'''

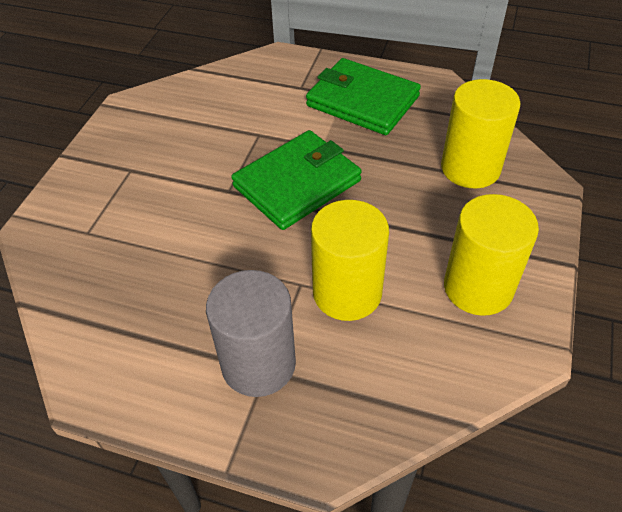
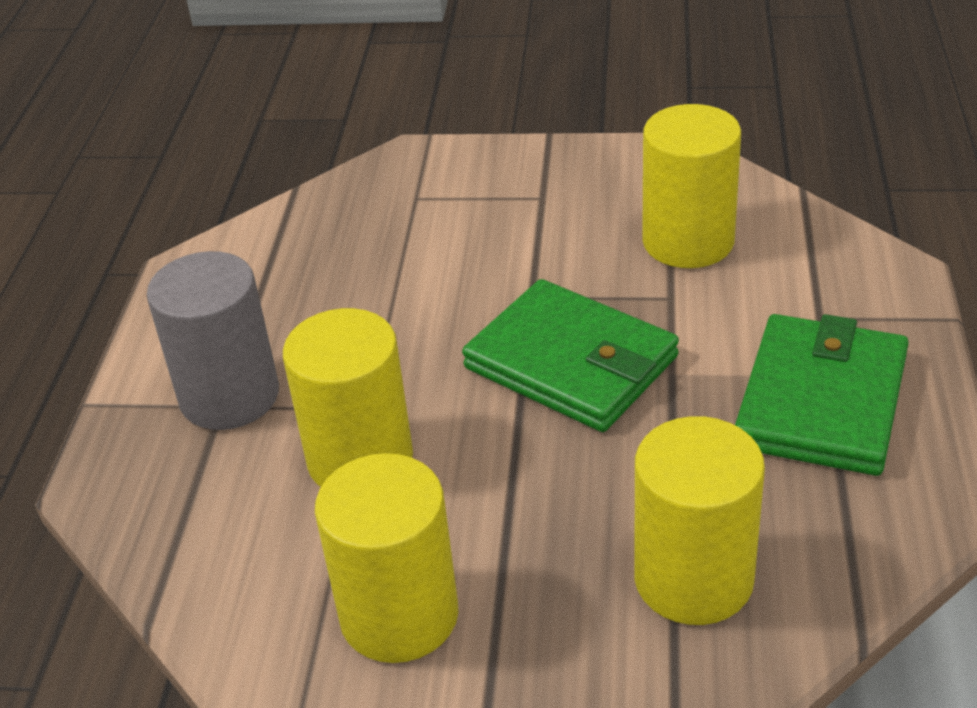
camera: 80 degrees right, 10 degrees down
(213, 118) = (688, 241): none -> yellow cylinder

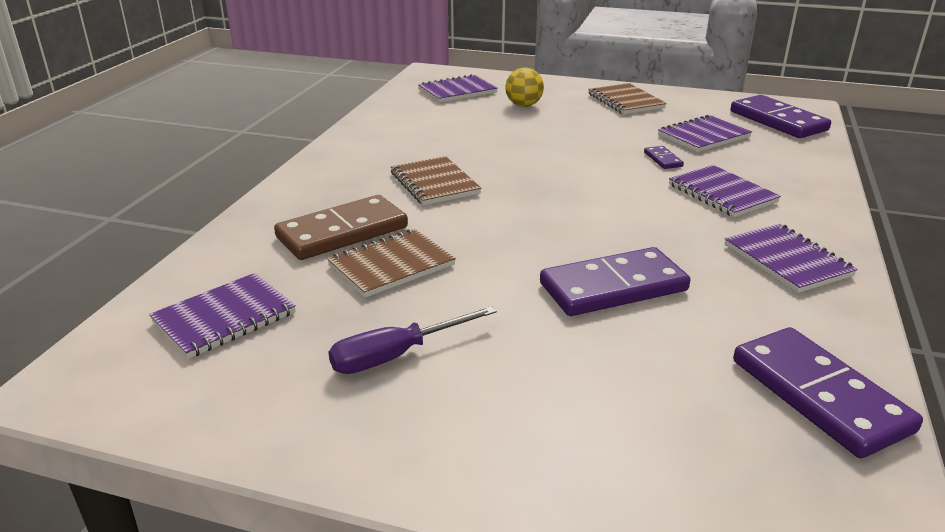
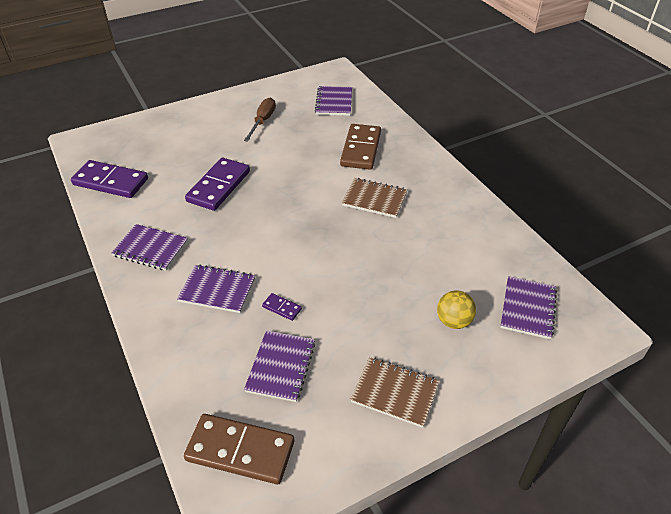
camera: 135 degrees right, 15 degrees up
(391, 265) = (316, 147): brown notebook -> none
(396, 355) = (263, 121): purple screwdriver -> brown screwdriver
(777, 121) = (240, 450): purple domino -> brown domino

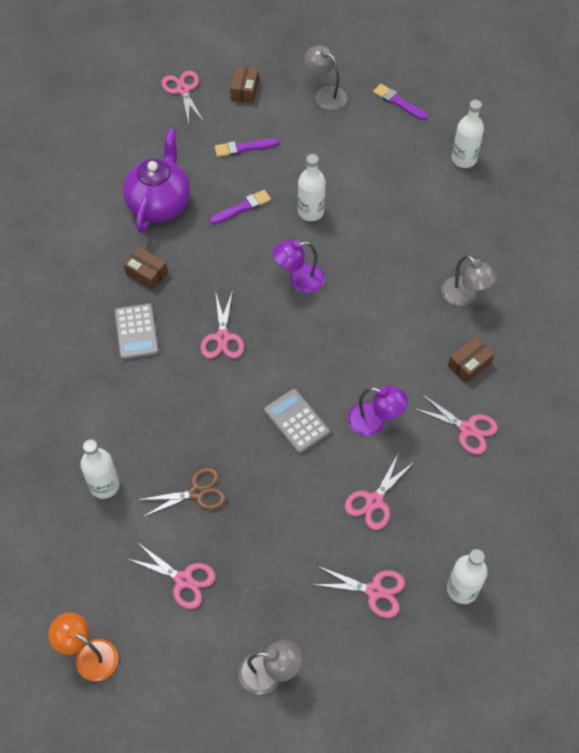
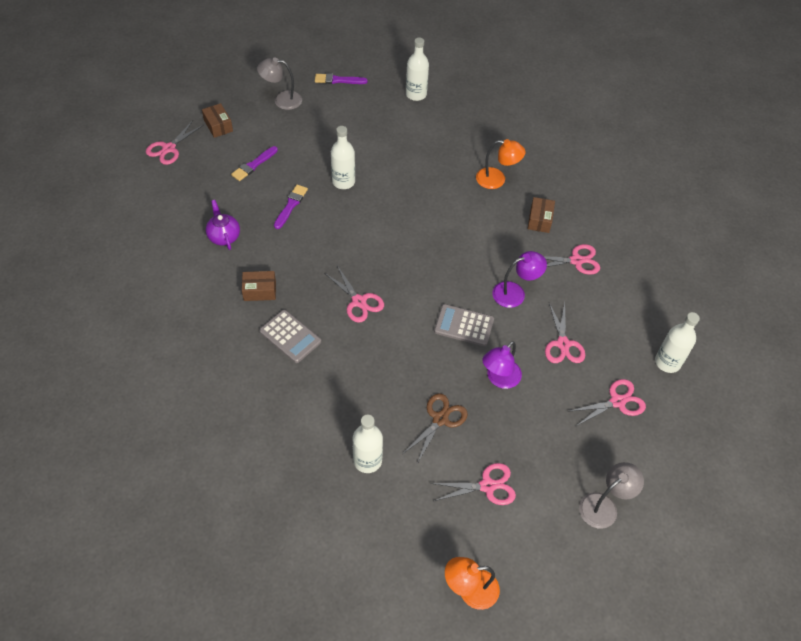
camera: 40 degrees left, 5 degrees down
(159, 203) = (224, 236): purple teapot -> purple teapot, size x0.55
(183, 90) = (169, 149): pink scissors -> pink scissors turned 90 degrees counterclockwise
(299, 280) = (377, 231): purple lamp -> purple lamp (499, 379)
(464, 296) = (497, 179): grey lamp -> orange lamp

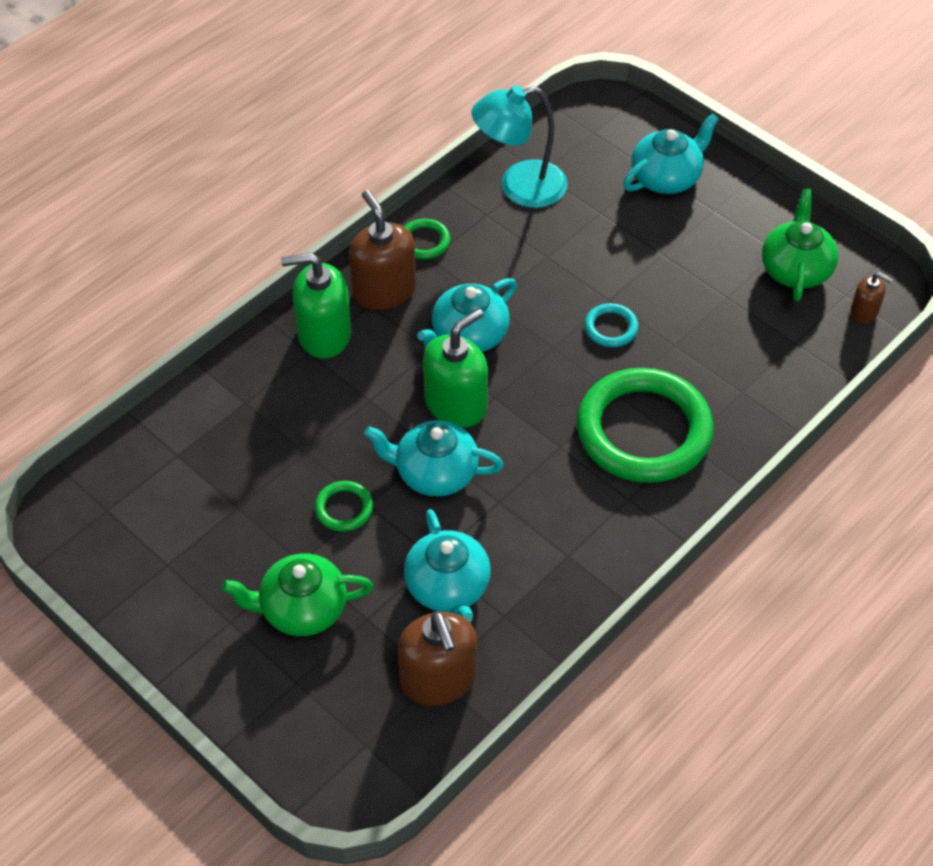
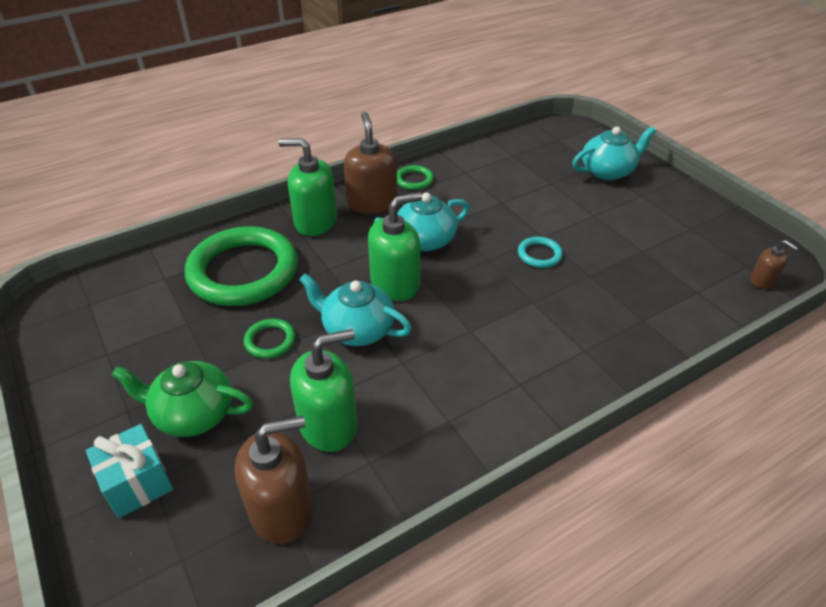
camera: 15 degrees right, 10 degrees down
(284, 690) = (137, 483): none -> turquoise gift
(438, 679) = (282, 509): brown soap dispenser -> brown soap dispenser turned 105 degrees counterclockwise
(448, 587) = (329, 424): turquoise teapot -> green soap dispenser
(519, 187) = (495, 161): turquoise lamp -> none
(643, 431) = (548, 332): green ring -> green ring (243, 271)
(795, 269) = (704, 241): green teapot -> none

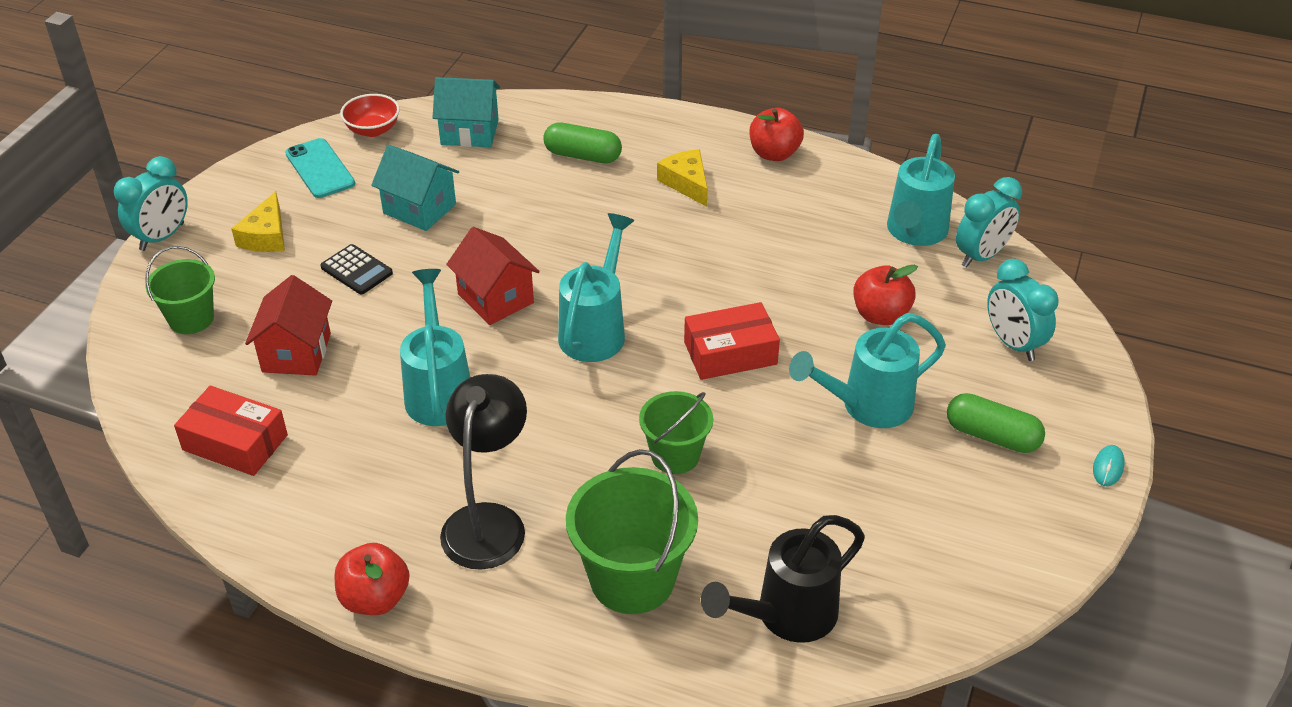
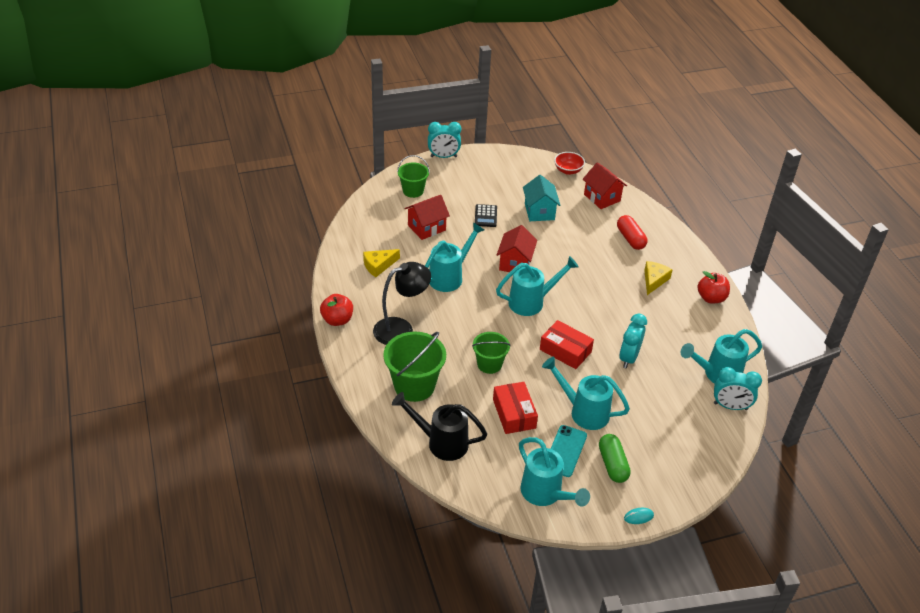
camera: 50 degrees right, 0 degrees up
(235, 442) = (369, 240): red box -> red box (514, 414)
(266, 236) = (475, 181): yellow cheese -> yellow cheese (378, 265)
(320, 169) = (528, 171): turquoise phone -> turquoise phone (565, 451)
(469, 132) = (602, 197): turquoise house -> red house
(583, 156) = (630, 239): green capsule -> red capsule
(880, 315) = (646, 389): red apple -> none
(992, 547) = (545, 494): none -> turquoise watering can
(1013, 343) = (682, 445): turquoise clock -> turquoise clock (628, 358)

'''

* [Exercise]: Leaving the pictures out, transcribe the entries above exactly as written.

* [Exercise solution]:
camera: 80 degrees right, 10 degrees down
(213, 118) = (688, 241): none -> yellow cylinder

camera: 135 degrees right, 15 degrees up
(391, 265) = (316, 147): brown notebook -> none
(396, 355) = (263, 121): purple screwdriver -> brown screwdriver
(777, 121) = (240, 450): purple domino -> brown domino

camera: 40 degrees left, 5 degrees down
(159, 203) = (224, 236): purple teapot -> purple teapot, size x0.55
(183, 90) = (169, 149): pink scissors -> pink scissors turned 90 degrees counterclockwise
(299, 280) = (377, 231): purple lamp -> purple lamp (499, 379)
(464, 296) = (497, 179): grey lamp -> orange lamp

camera: 15 degrees right, 10 degrees down
(284, 690) = (137, 483): none -> turquoise gift
(438, 679) = (282, 509): brown soap dispenser -> brown soap dispenser turned 105 degrees counterclockwise
(448, 587) = (329, 424): turquoise teapot -> green soap dispenser
(519, 187) = (495, 161): turquoise lamp -> none
(643, 431) = (548, 332): green ring -> green ring (243, 271)
(795, 269) = (704, 241): green teapot -> none

camera: 50 degrees right, 0 degrees up
(235, 442) = (369, 240): red box -> red box (514, 414)
(266, 236) = (475, 181): yellow cheese -> yellow cheese (378, 265)
(320, 169) = (528, 171): turquoise phone -> turquoise phone (565, 451)
(469, 132) = (602, 197): turquoise house -> red house
(583, 156) = (630, 239): green capsule -> red capsule
(880, 315) = (646, 389): red apple -> none
(992, 547) = (545, 494): none -> turquoise watering can
(1013, 343) = (682, 445): turquoise clock -> turquoise clock (628, 358)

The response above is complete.